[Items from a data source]
+ + +
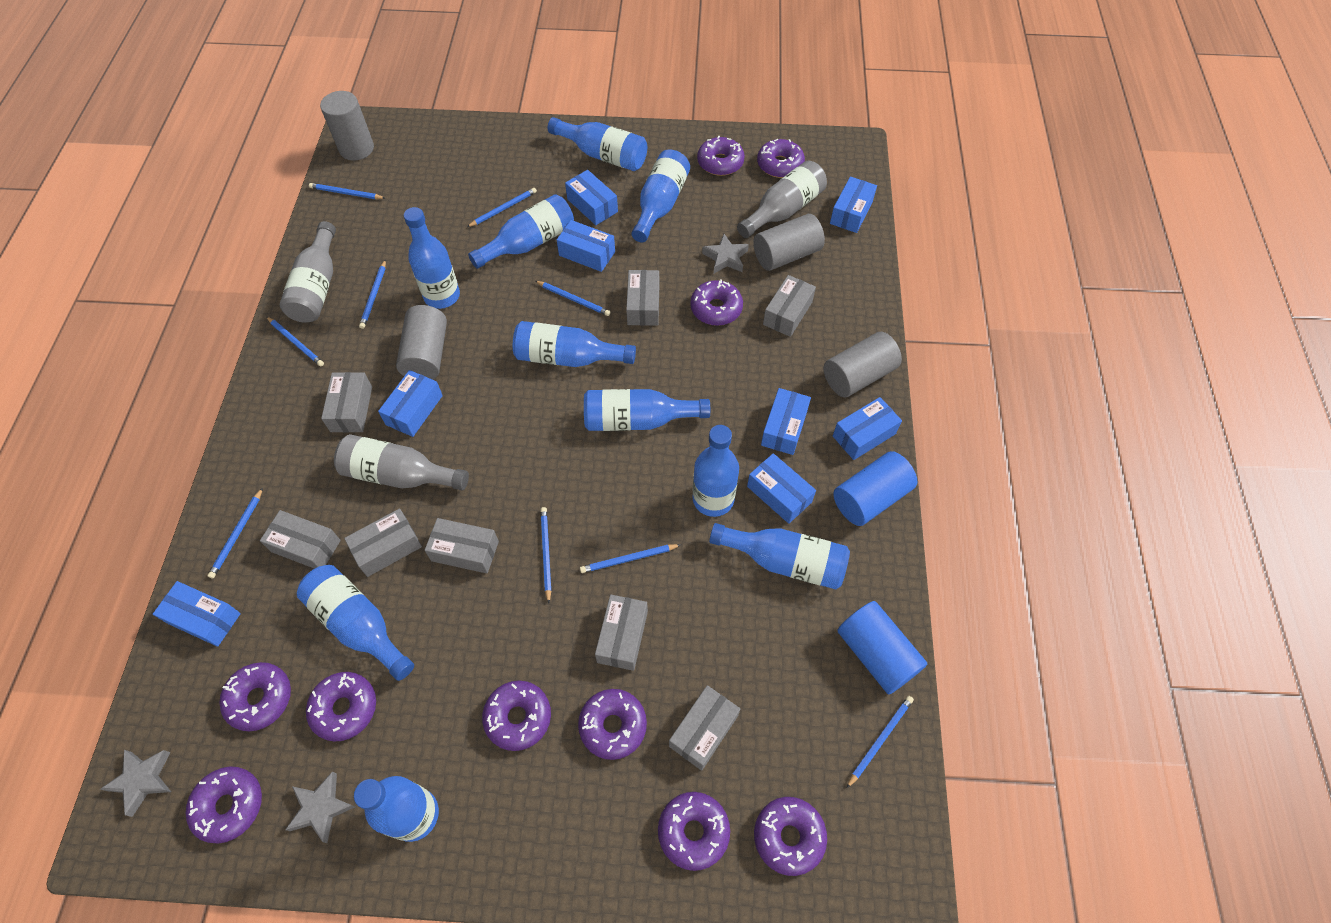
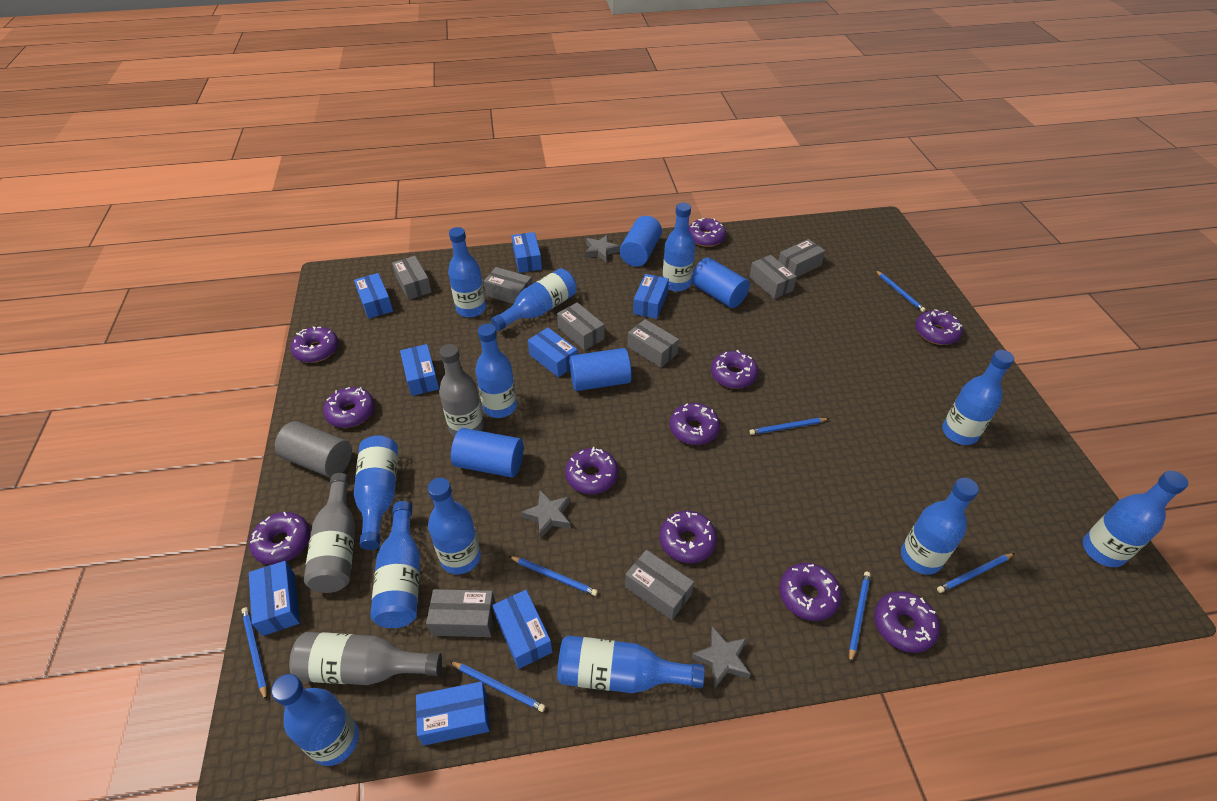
blue bottle: 10 -> 12
blue cylinder: 2 -> 4
blue pencil: 9 -> 7
grey cylinder: 4 -> 1
purple donut: 10 -> 11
+ + +
▸ Problem description:
Drop the pictures and reproduce the rest of the data exactly.

▸ Exercise result:
blue bottle: 10 -> 12
blue cylinder: 2 -> 4
blue pencil: 9 -> 7
grey cylinder: 4 -> 1
purple donut: 10 -> 11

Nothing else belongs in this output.